==== Material provided ====

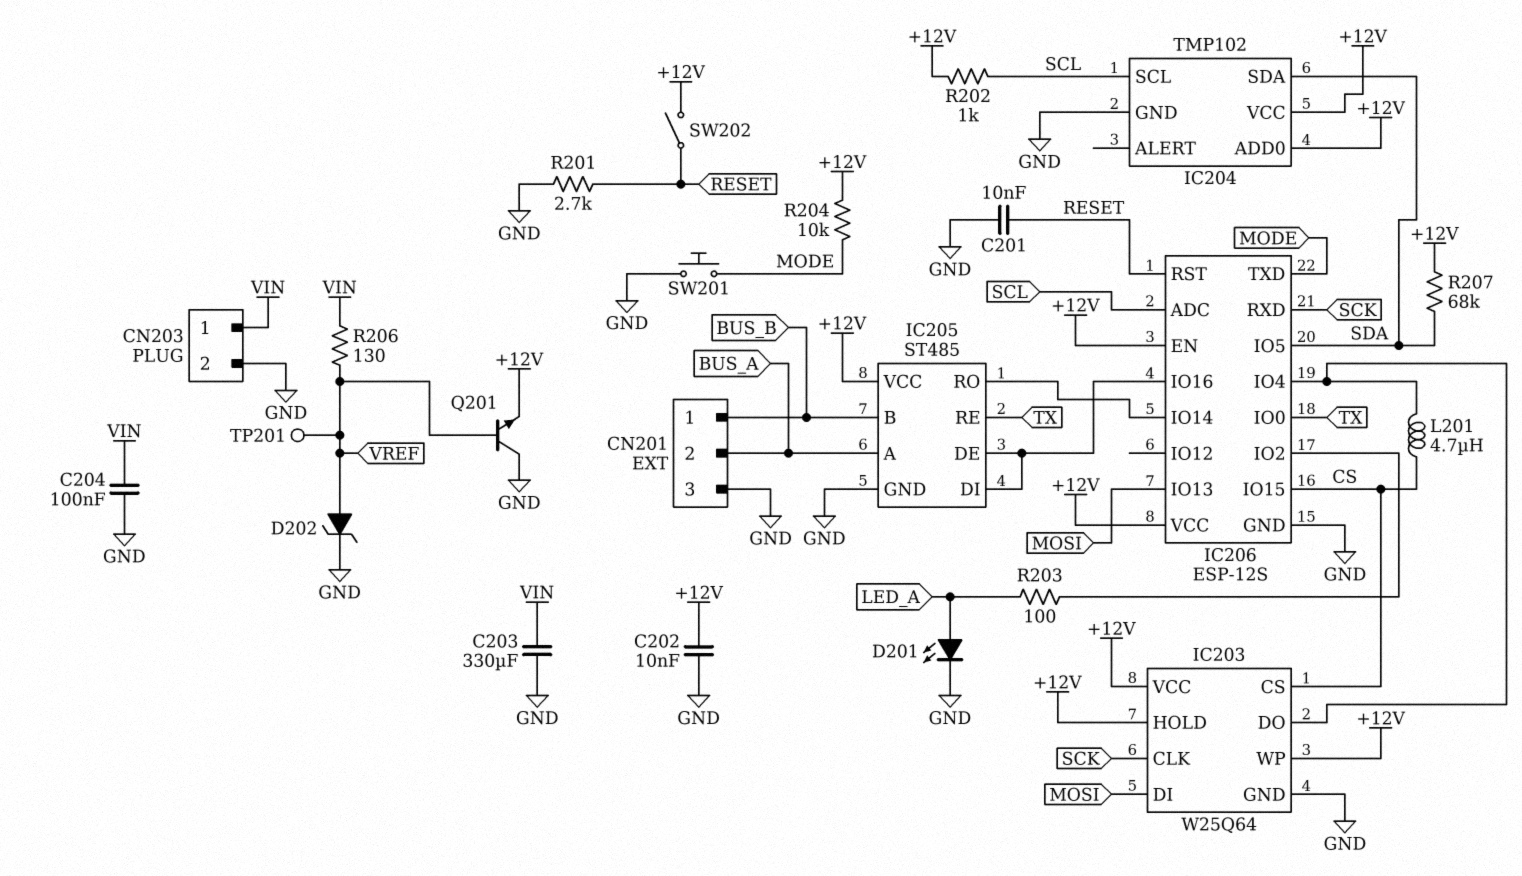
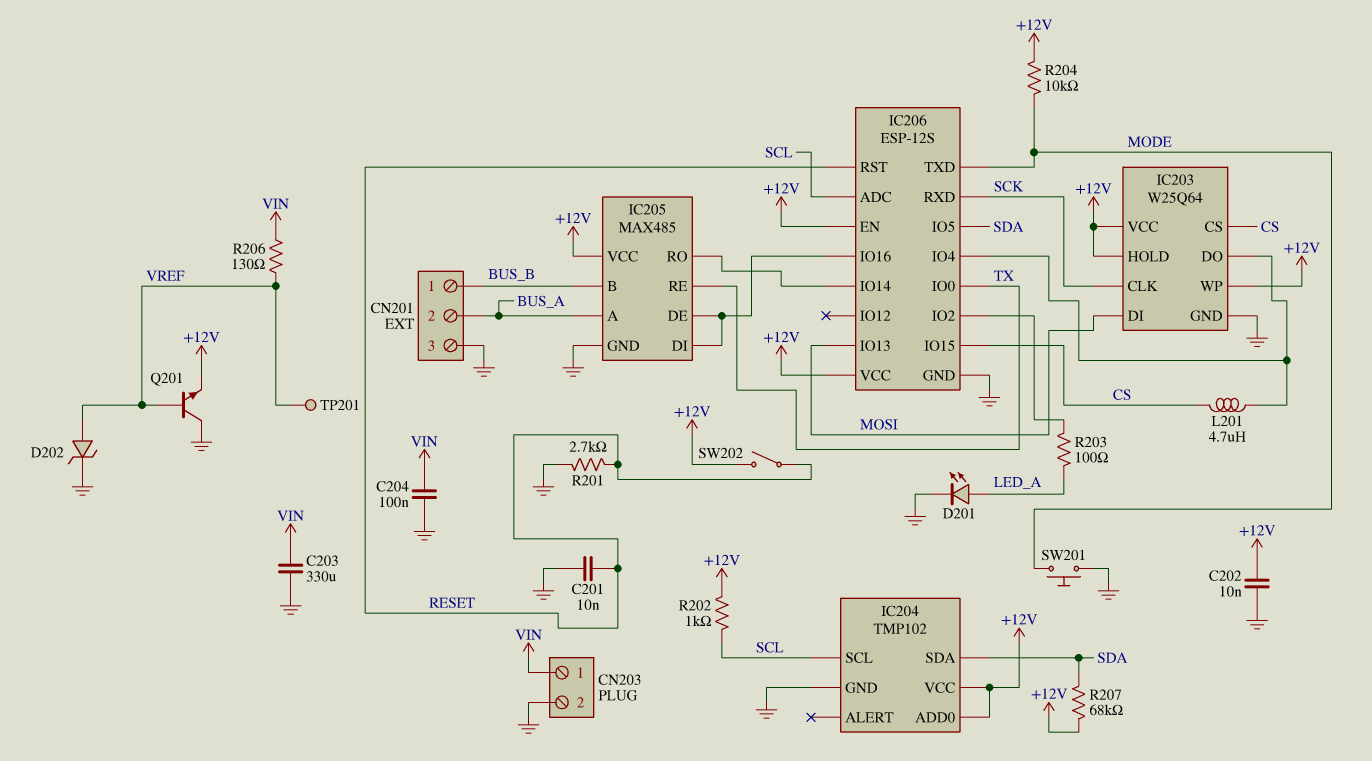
IC205: ST485 -> MAX485

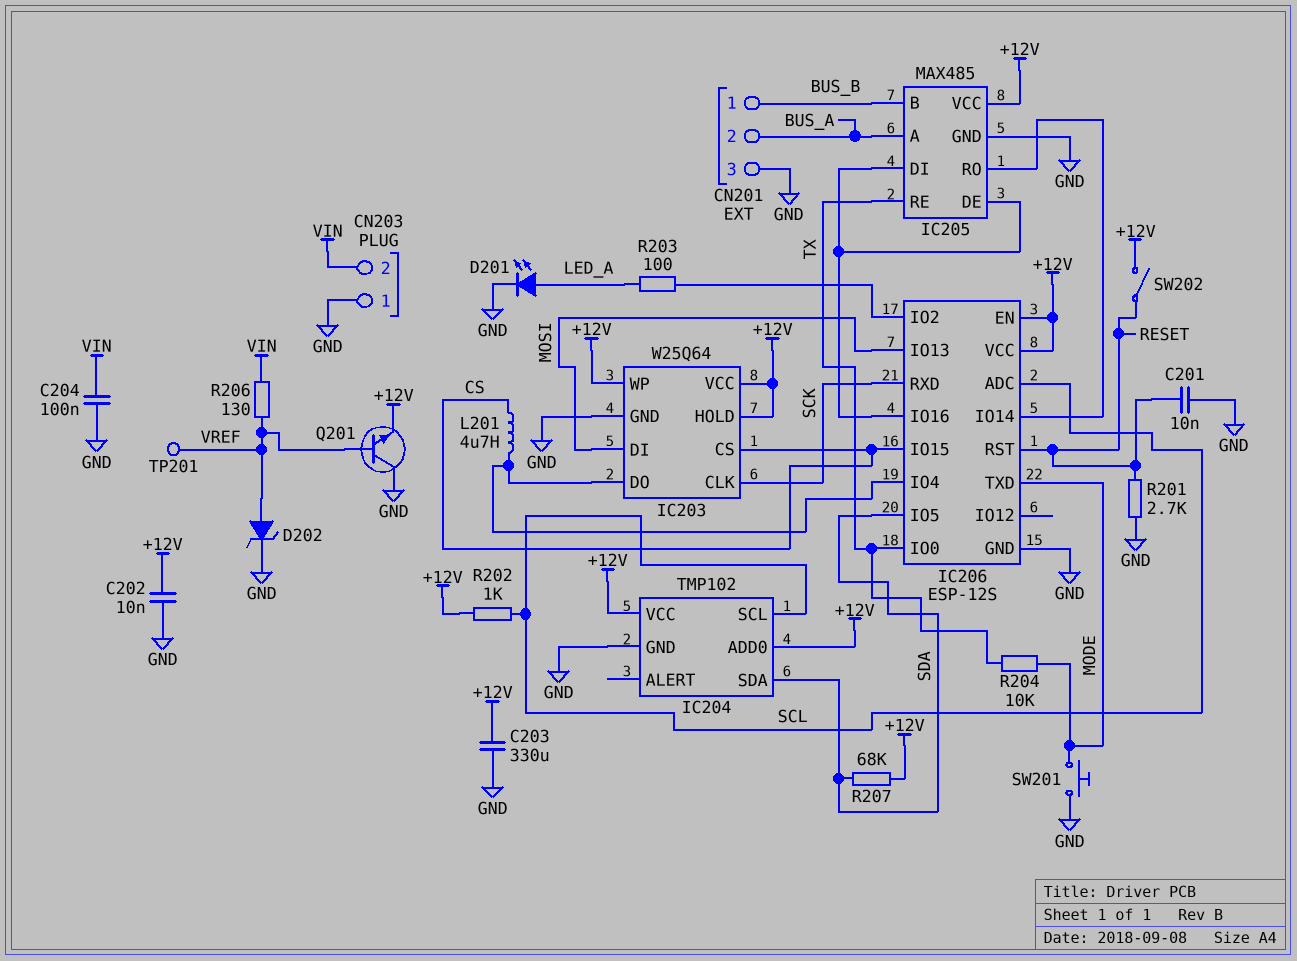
C203: 330uF (GND, VIN) -> 330uF (+12V, GND)
CN203 pin 1: VIN -> GND
CN203 pin 2: GND -> VIN
R204: 10k (+12V, MODE) -> 10k (MODE, TX)

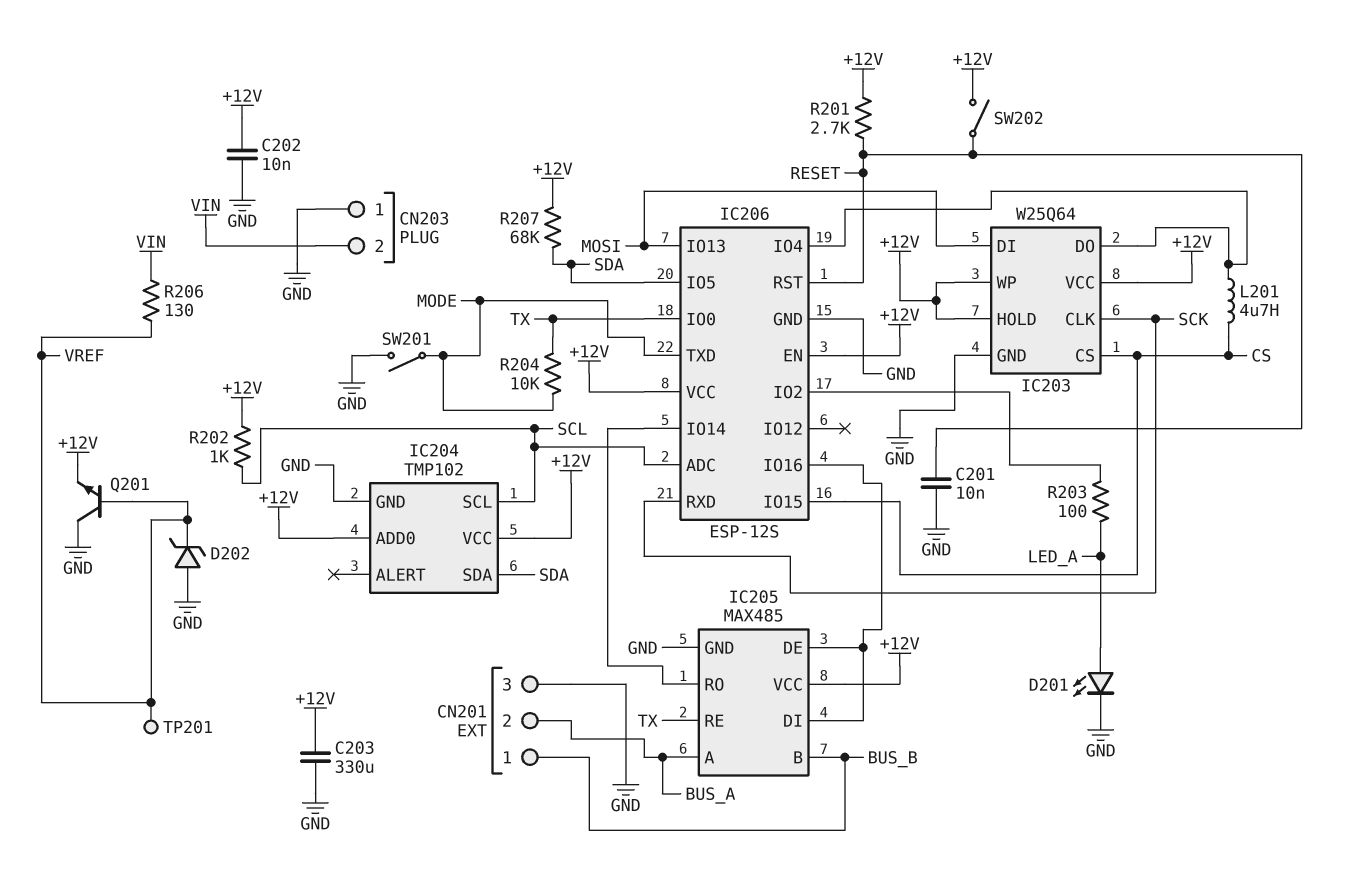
C204: 100nF (GND, VIN) -> none
D202: zener (A VREF, K GND) -> zener (A GND, K VREF)
R201: 2.7k (GND, RESET) -> 2.7k (+12V, RESET)
SW201: button (GND, MODE) -> switch (GND, MODE)

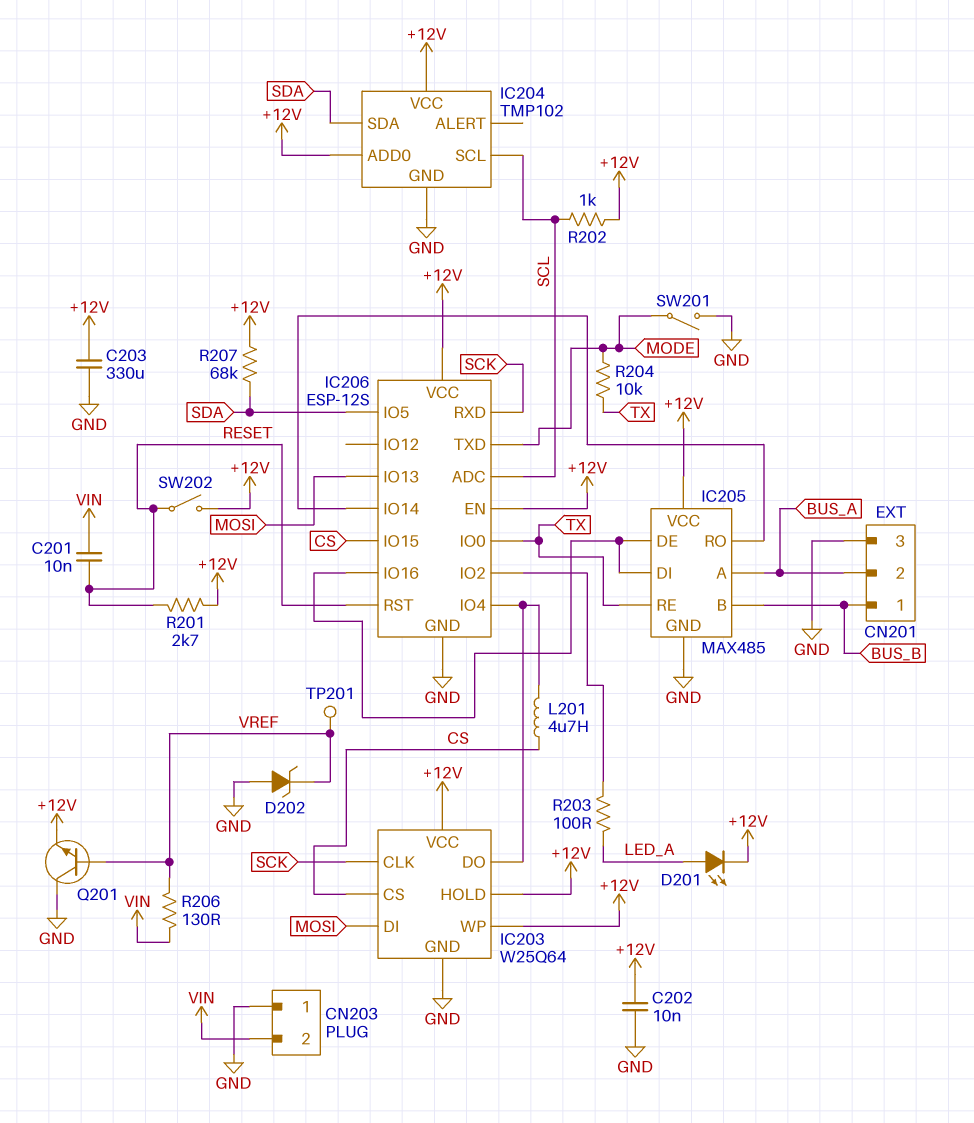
C201: 10nF (GND, RESET) -> 10nF (RESET, VIN)
D201: LED (A LED_A, K GND) -> LED (A LED_A, K +12V)

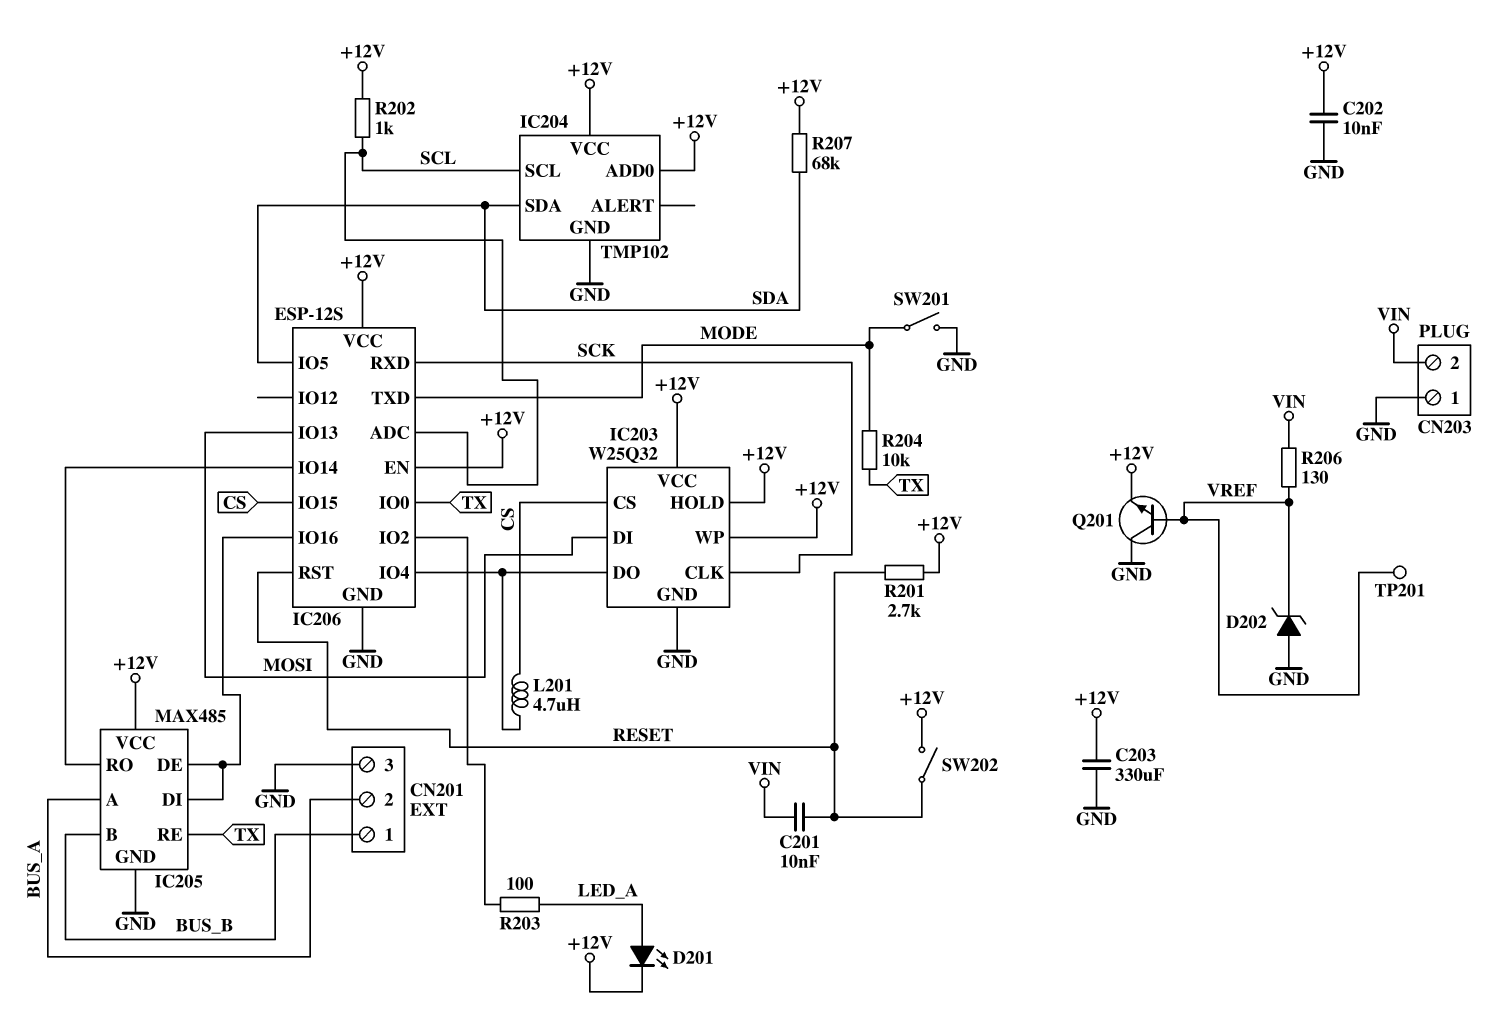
IC203: W25Q64 -> W25Q32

====

- _Problem to solve_
The expected output is an exact copy of the lines from the top of the data above through the line containing "R201: 2.7k (GND, RESET) -> 2.7k (+12V, RESET)", both included, with every picture omitted.

- _Answer box_
IC205: ST485 -> MAX485

C203: 330uF (GND, VIN) -> 330uF (+12V, GND)
CN203 pin 1: VIN -> GND
CN203 pin 2: GND -> VIN
R204: 10k (+12V, MODE) -> 10k (MODE, TX)

C204: 100nF (GND, VIN) -> none
D202: zener (A VREF, K GND) -> zener (A GND, K VREF)
R201: 2.7k (GND, RESET) -> 2.7k (+12V, RESET)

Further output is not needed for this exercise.